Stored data
------------------------------------------------------------

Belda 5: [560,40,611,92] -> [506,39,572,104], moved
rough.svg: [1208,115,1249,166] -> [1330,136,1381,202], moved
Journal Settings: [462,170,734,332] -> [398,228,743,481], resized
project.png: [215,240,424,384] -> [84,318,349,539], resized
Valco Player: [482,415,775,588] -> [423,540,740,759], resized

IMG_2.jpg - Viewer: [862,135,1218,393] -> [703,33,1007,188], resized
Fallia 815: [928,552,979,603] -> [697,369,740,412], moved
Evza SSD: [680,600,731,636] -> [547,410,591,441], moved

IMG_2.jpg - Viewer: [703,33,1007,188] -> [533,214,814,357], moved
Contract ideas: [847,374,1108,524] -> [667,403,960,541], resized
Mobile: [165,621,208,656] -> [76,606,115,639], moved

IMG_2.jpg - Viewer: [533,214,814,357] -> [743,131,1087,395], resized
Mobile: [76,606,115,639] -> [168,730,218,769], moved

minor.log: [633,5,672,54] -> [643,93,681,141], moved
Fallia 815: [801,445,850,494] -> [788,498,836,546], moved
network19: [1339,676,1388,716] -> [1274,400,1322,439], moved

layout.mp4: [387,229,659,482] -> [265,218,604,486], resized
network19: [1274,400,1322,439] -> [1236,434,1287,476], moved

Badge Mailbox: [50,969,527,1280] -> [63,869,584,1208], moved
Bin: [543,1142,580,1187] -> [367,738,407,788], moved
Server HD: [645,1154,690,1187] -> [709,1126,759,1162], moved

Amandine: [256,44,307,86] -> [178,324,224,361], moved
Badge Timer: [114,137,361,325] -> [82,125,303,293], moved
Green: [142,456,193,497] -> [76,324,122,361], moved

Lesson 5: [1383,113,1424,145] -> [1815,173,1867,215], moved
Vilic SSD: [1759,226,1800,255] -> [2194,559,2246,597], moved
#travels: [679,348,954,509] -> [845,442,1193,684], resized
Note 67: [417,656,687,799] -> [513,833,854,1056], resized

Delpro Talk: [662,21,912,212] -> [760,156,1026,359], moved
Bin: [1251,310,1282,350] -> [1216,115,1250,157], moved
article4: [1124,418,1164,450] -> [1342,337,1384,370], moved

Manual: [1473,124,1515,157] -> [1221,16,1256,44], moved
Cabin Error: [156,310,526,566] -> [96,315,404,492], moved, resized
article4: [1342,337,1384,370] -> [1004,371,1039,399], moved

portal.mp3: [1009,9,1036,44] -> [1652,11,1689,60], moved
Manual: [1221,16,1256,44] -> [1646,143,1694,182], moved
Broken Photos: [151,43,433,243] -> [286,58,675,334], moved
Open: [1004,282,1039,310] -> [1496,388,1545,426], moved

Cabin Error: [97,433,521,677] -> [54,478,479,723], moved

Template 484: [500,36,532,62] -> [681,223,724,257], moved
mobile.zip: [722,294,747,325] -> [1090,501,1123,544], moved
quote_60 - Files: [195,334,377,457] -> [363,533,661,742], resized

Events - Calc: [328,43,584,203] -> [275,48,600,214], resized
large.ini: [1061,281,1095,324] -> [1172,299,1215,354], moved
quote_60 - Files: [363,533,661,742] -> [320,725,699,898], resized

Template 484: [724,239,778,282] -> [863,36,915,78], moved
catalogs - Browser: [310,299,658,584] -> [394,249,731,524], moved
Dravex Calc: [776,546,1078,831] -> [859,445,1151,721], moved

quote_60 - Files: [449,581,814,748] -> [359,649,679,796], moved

------------------------------------------------------------

TRY IT = Copy the data word for word.

WRITTEN SOLUTION =
Belda 5: [560,40,611,92] -> [506,39,572,104], moved
rough.svg: [1208,115,1249,166] -> [1330,136,1381,202], moved
Journal Settings: [462,170,734,332] -> [398,228,743,481], resized
project.png: [215,240,424,384] -> [84,318,349,539], resized
Valco Player: [482,415,775,588] -> [423,540,740,759], resized

IMG_2.jpg - Viewer: [862,135,1218,393] -> [703,33,1007,188], resized
Fallia 815: [928,552,979,603] -> [697,369,740,412], moved
Evza SSD: [680,600,731,636] -> [547,410,591,441], moved

IMG_2.jpg - Viewer: [703,33,1007,188] -> [533,214,814,357], moved
Contract ideas: [847,374,1108,524] -> [667,403,960,541], resized
Mobile: [165,621,208,656] -> [76,606,115,639], moved

IMG_2.jpg - Viewer: [533,214,814,357] -> [743,131,1087,395], resized
Mobile: [76,606,115,639] -> [168,730,218,769], moved

minor.log: [633,5,672,54] -> [643,93,681,141], moved
Fallia 815: [801,445,850,494] -> [788,498,836,546], moved
network19: [1339,676,1388,716] -> [1274,400,1322,439], moved

layout.mp4: [387,229,659,482] -> [265,218,604,486], resized
network19: [1274,400,1322,439] -> [1236,434,1287,476], moved

Badge Mailbox: [50,969,527,1280] -> [63,869,584,1208], moved
Bin: [543,1142,580,1187] -> [367,738,407,788], moved
Server HD: [645,1154,690,1187] -> [709,1126,759,1162], moved

Amandine: [256,44,307,86] -> [178,324,224,361], moved
Badge Timer: [114,137,361,325] -> [82,125,303,293], moved
Green: [142,456,193,497] -> [76,324,122,361], moved

Lesson 5: [1383,113,1424,145] -> [1815,173,1867,215], moved
Vilic SSD: [1759,226,1800,255] -> [2194,559,2246,597], moved
#travels: [679,348,954,509] -> [845,442,1193,684], resized
Note 67: [417,656,687,799] -> [513,833,854,1056], resized

Delpro Talk: [662,21,912,212] -> [760,156,1026,359], moved
Bin: [1251,310,1282,350] -> [1216,115,1250,157], moved
article4: [1124,418,1164,450] -> [1342,337,1384,370], moved

Manual: [1473,124,1515,157] -> [1221,16,1256,44], moved
Cabin Error: [156,310,526,566] -> [96,315,404,492], moved, resized
article4: [1342,337,1384,370] -> [1004,371,1039,399], moved

portal.mp3: [1009,9,1036,44] -> [1652,11,1689,60], moved
Manual: [1221,16,1256,44] -> [1646,143,1694,182], moved
Broken Photos: [151,43,433,243] -> [286,58,675,334], moved
Open: [1004,282,1039,310] -> [1496,388,1545,426], moved

Cabin Error: [97,433,521,677] -> [54,478,479,723], moved

Template 484: [500,36,532,62] -> [681,223,724,257], moved
mobile.zip: [722,294,747,325] -> [1090,501,1123,544], moved
quote_60 - Files: [195,334,377,457] -> [363,533,661,742], resized

Events - Calc: [328,43,584,203] -> [275,48,600,214], resized
large.ini: [1061,281,1095,324] -> [1172,299,1215,354], moved
quote_60 - Files: [363,533,661,742] -> [320,725,699,898], resized

Template 484: [724,239,778,282] -> [863,36,915,78], moved
catalogs - Browser: [310,299,658,584] -> [394,249,731,524], moved
Dravex Calc: [776,546,1078,831] -> [859,445,1151,721], moved

quote_60 - Files: [449,581,814,748] -> [359,649,679,796], moved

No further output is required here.